[Change listing data]
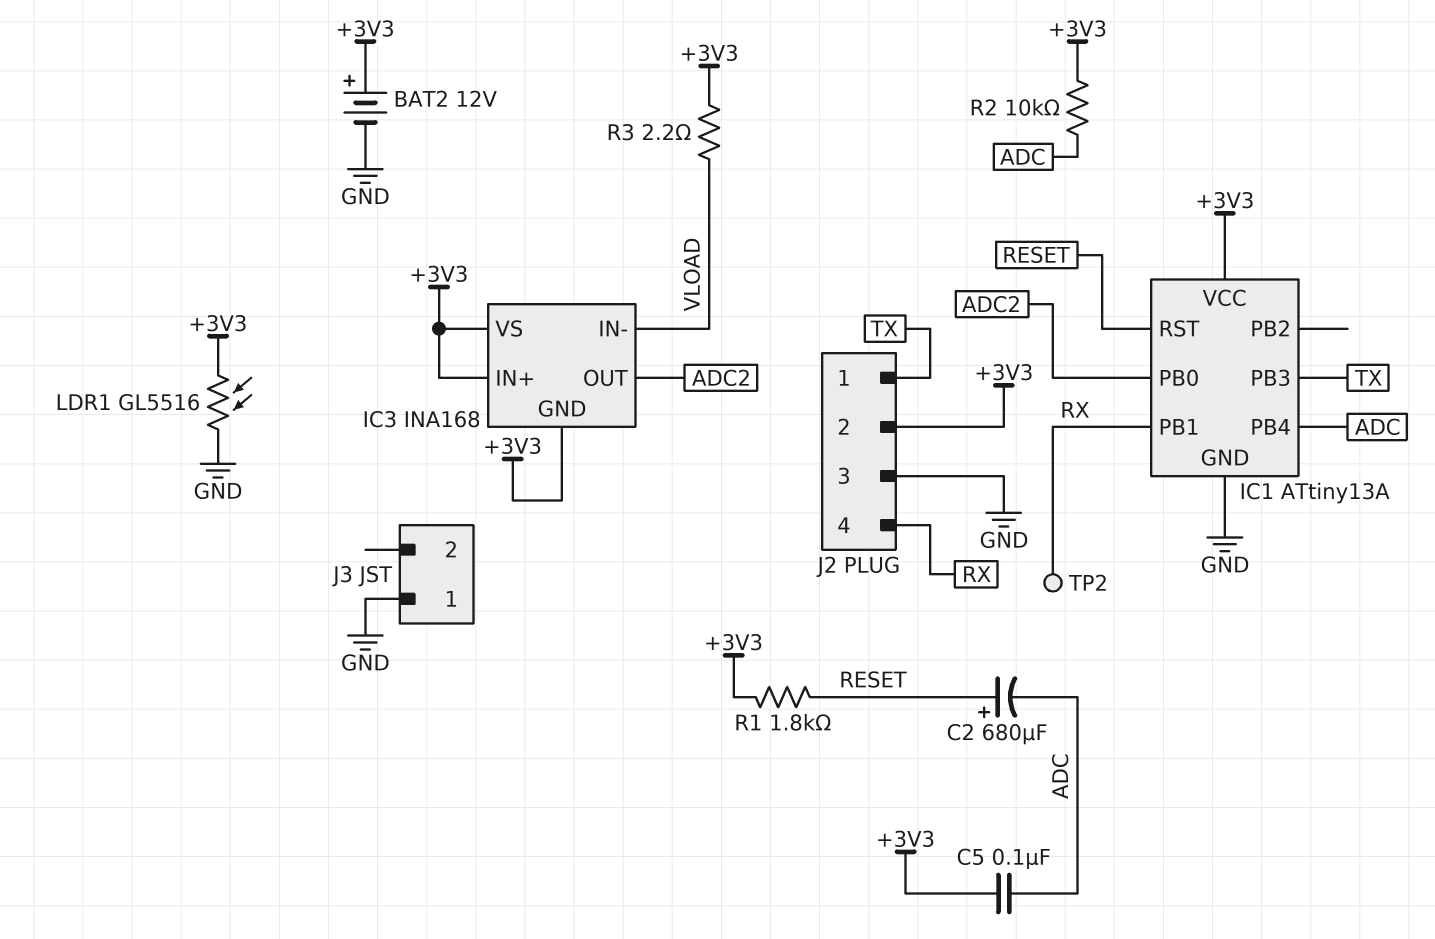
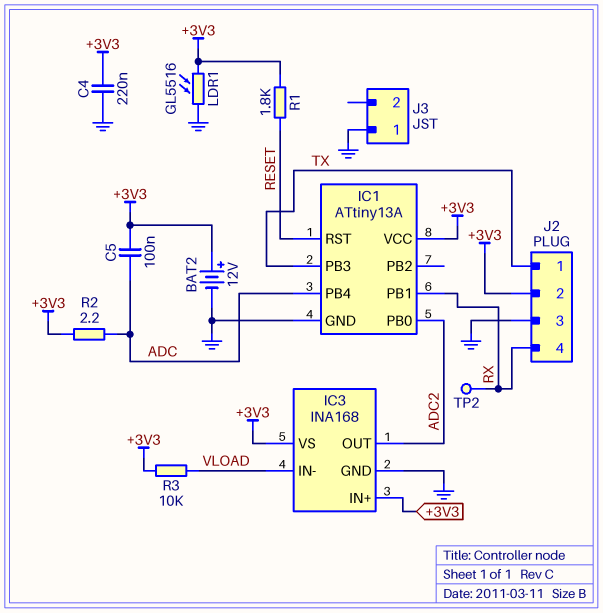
C2: 680uF (plus RESET, minus ADC) -> none
C4: none -> 220nF (+3V3, GND)
IC3 pin GND: +3V3 -> GND
R2: 10k (+3V3, ADC) -> 2.2 (+3V3, ADC)
R3: 2.2 (+3V3, VLOAD) -> 10k (+3V3, VLOAD)

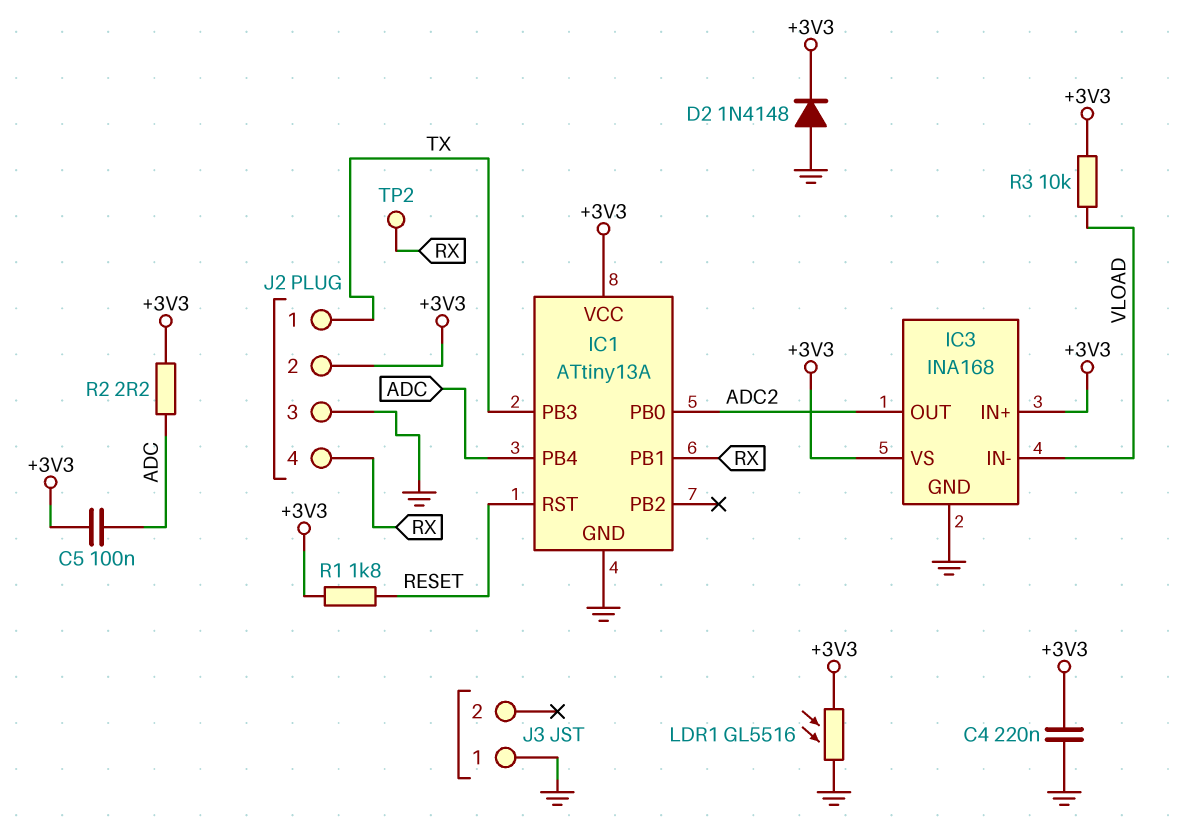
BAT2: 12V (plus +3V3, minus GND) -> none
D2: none -> diode 1N4148 (A GND, K +3V3)

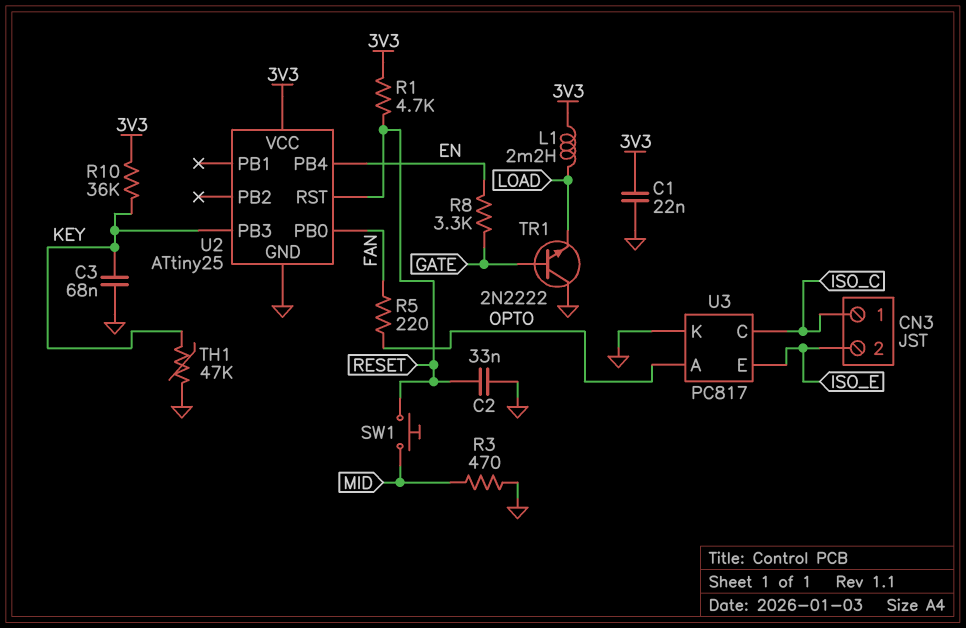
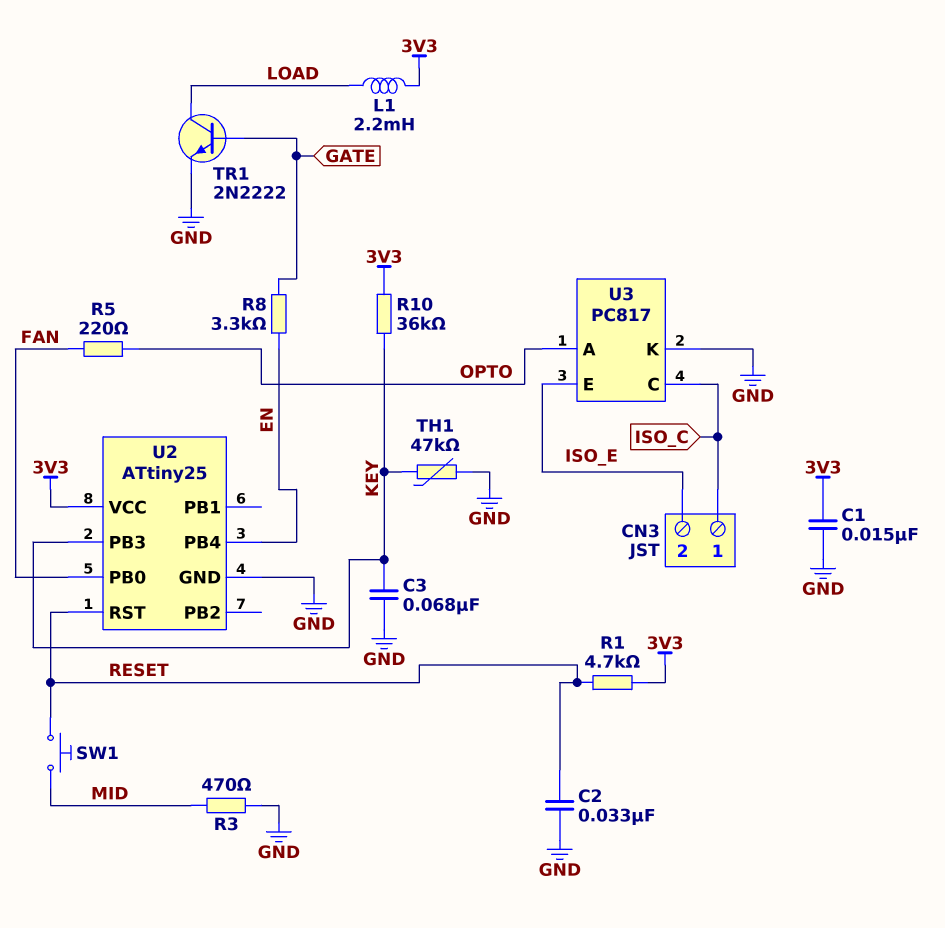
C1: 22nF (3V3, GND) -> 15nF (3V3, GND)
TR1: NPN 2N2222 (B GATE, C GND, E LOAD) -> NPN 2N2222 (B GATE, C LOAD, E GND)

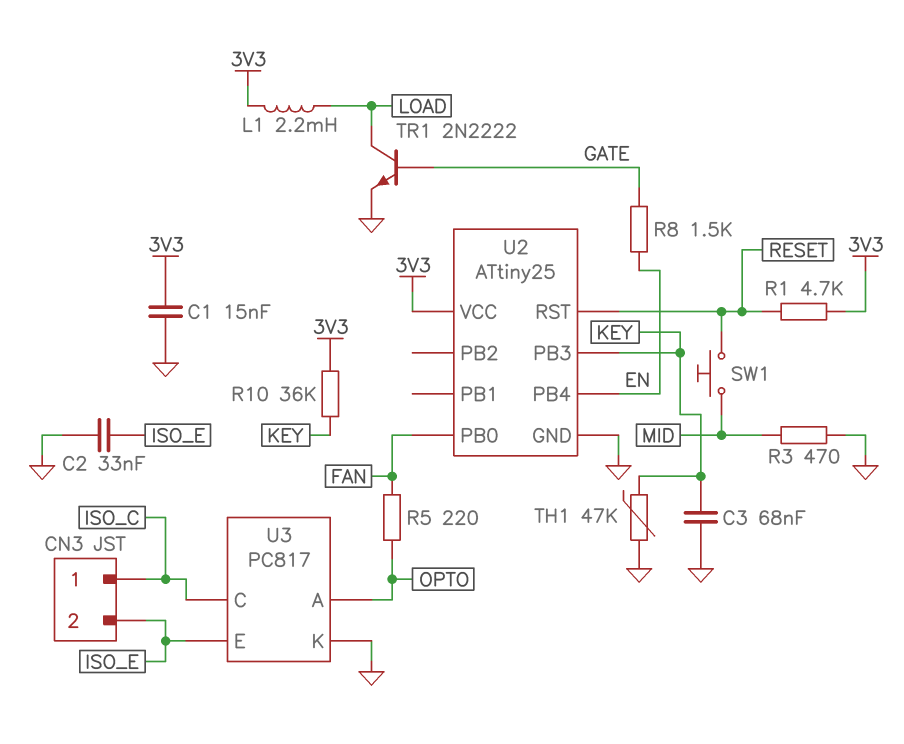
C2: 33nF (GND, RESET) -> 33nF (GND, ISO_E)
R8: 3.3k (EN, GATE) -> 1.5k (EN, GATE)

What you are asked to do:
The data is to be printed again exactly, but without its pictures.

Solved exercise:
C2: 680uF (plus RESET, minus ADC) -> none
C4: none -> 220nF (+3V3, GND)
IC3 pin GND: +3V3 -> GND
R2: 10k (+3V3, ADC) -> 2.2 (+3V3, ADC)
R3: 2.2 (+3V3, VLOAD) -> 10k (+3V3, VLOAD)

BAT2: 12V (plus +3V3, minus GND) -> none
D2: none -> diode 1N4148 (A GND, K +3V3)

C1: 22nF (3V3, GND) -> 15nF (3V3, GND)
TR1: NPN 2N2222 (B GATE, C GND, E LOAD) -> NPN 2N2222 (B GATE, C LOAD, E GND)

C2: 33nF (GND, RESET) -> 33nF (GND, ISO_E)
R8: 3.3k (EN, GATE) -> 1.5k (EN, GATE)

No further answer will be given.